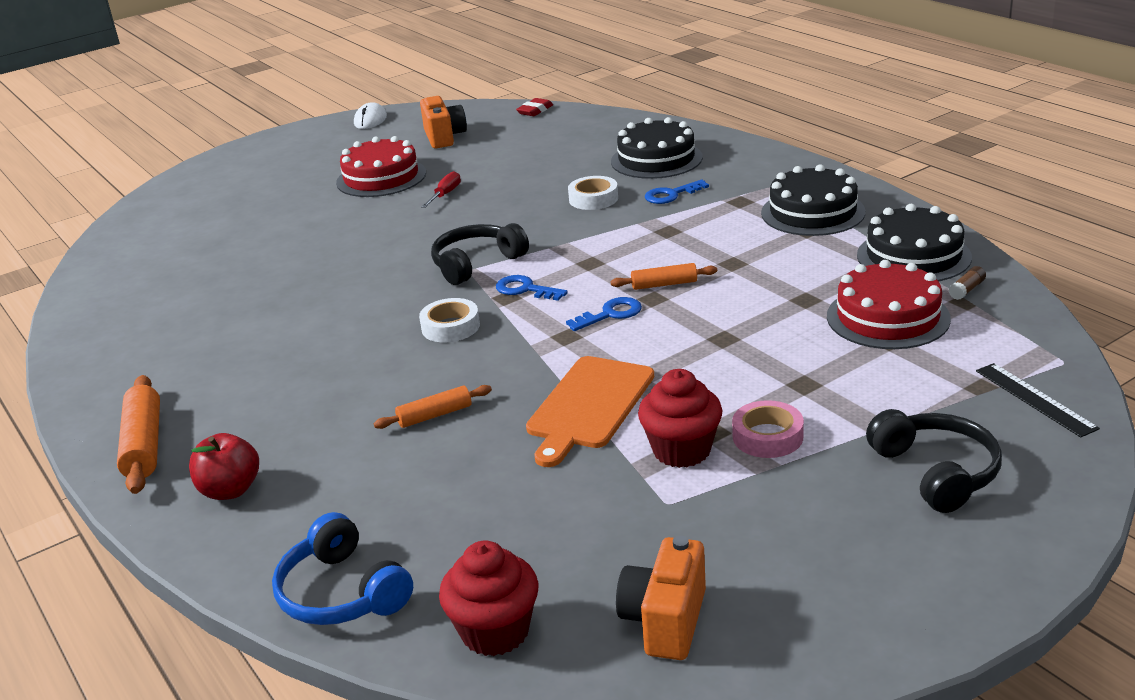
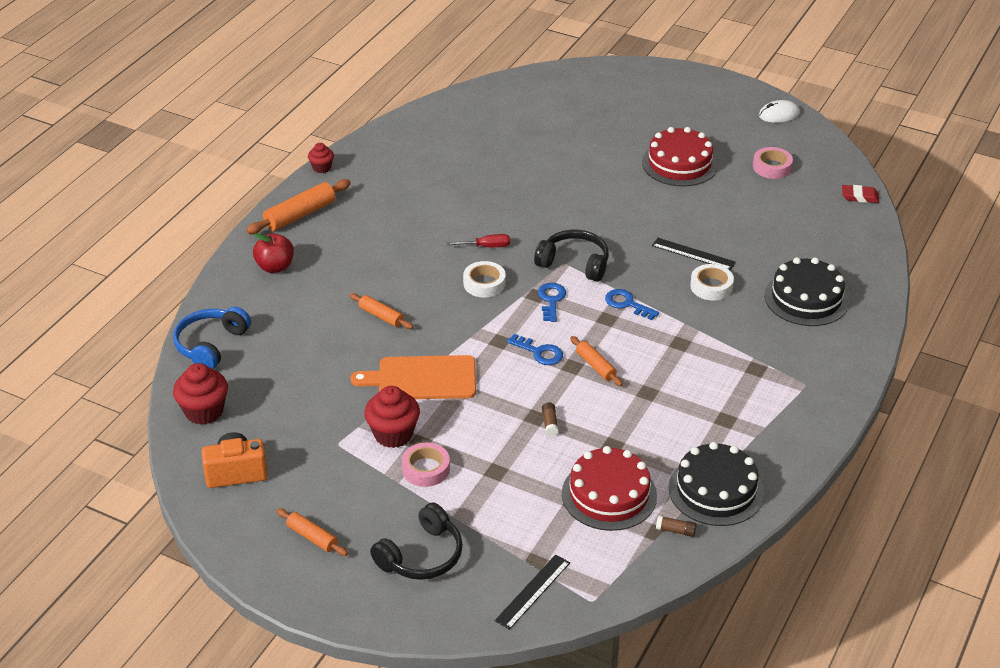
camera: 60 degrees right, 10 degrees up
(68, 406) = (321, 168): none -> red cupcake
(444, 137) = (772, 167): orange camera -> pink tape
(445, 194) = (671, 207): red screwdriver -> red screwdriver (486, 246)
(533, 198) = (693, 254): none -> black ruler
(671, 195) = (744, 327): blue key -> blue key (627, 304)
(742, 331) = (550, 423): none -> brown glue stick
(813, 212) = (760, 415): black cake -> none
(854, 566) = (312, 537): none -> orange rolling pin

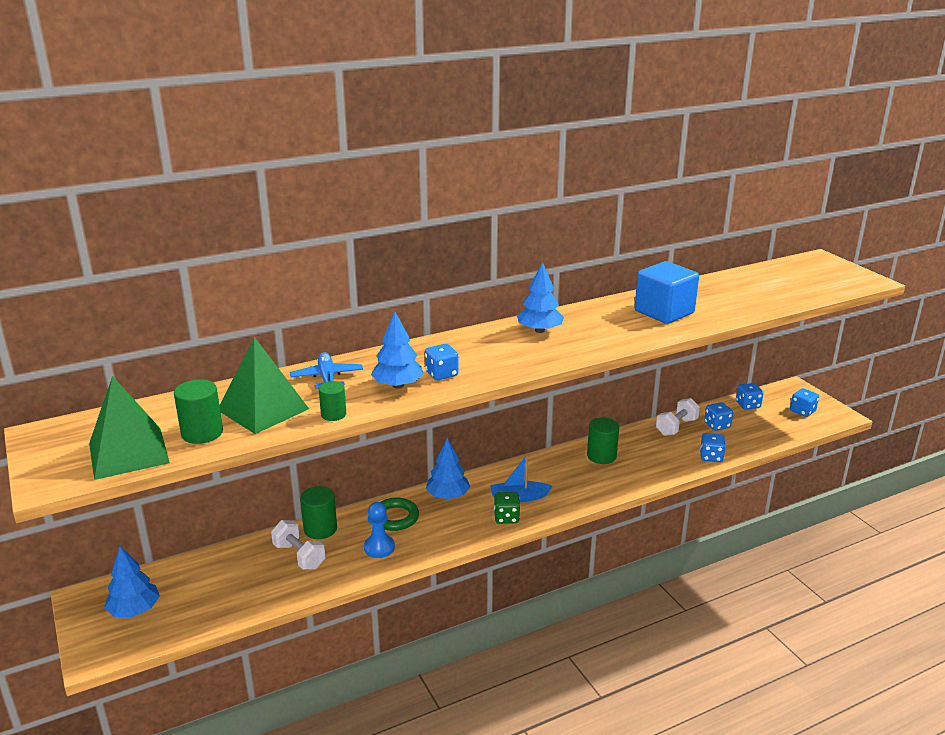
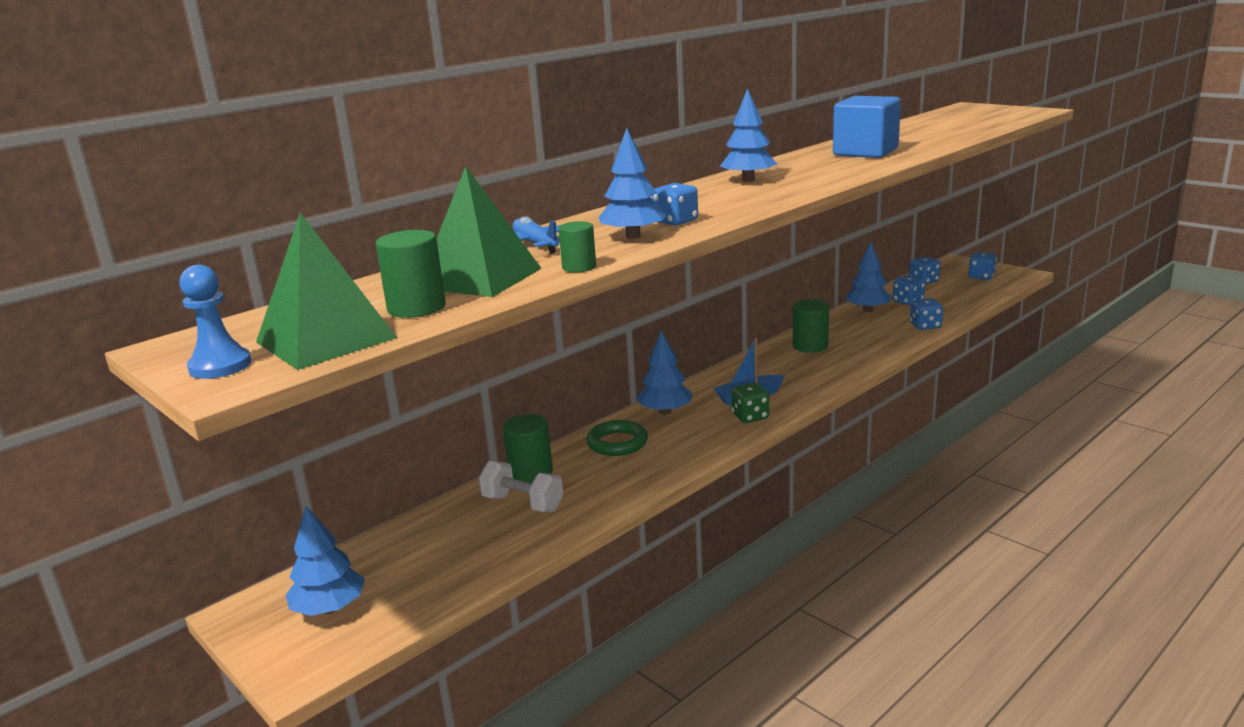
camera: 15 degrees left, 5 degrees down
(379, 547) = (619, 474): blue pawn -> blue pawn (220, 366)
(676, 427) = (868, 310): white dumbbell -> blue tree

* Activity: Set down the records again verbatim, with no pictures.

* Output for this exercise:
camera: 60 degrees right, 10 degrees up
(68, 406) = (321, 168): none -> red cupcake
(444, 137) = (772, 167): orange camera -> pink tape
(445, 194) = (671, 207): red screwdriver -> red screwdriver (486, 246)
(533, 198) = (693, 254): none -> black ruler
(671, 195) = (744, 327): blue key -> blue key (627, 304)
(742, 331) = (550, 423): none -> brown glue stick
(813, 212) = (760, 415): black cake -> none
(854, 566) = (312, 537): none -> orange rolling pin

camera: 15 degrees left, 5 degrees down
(379, 547) = (619, 474): blue pawn -> blue pawn (220, 366)
(676, 427) = (868, 310): white dumbbell -> blue tree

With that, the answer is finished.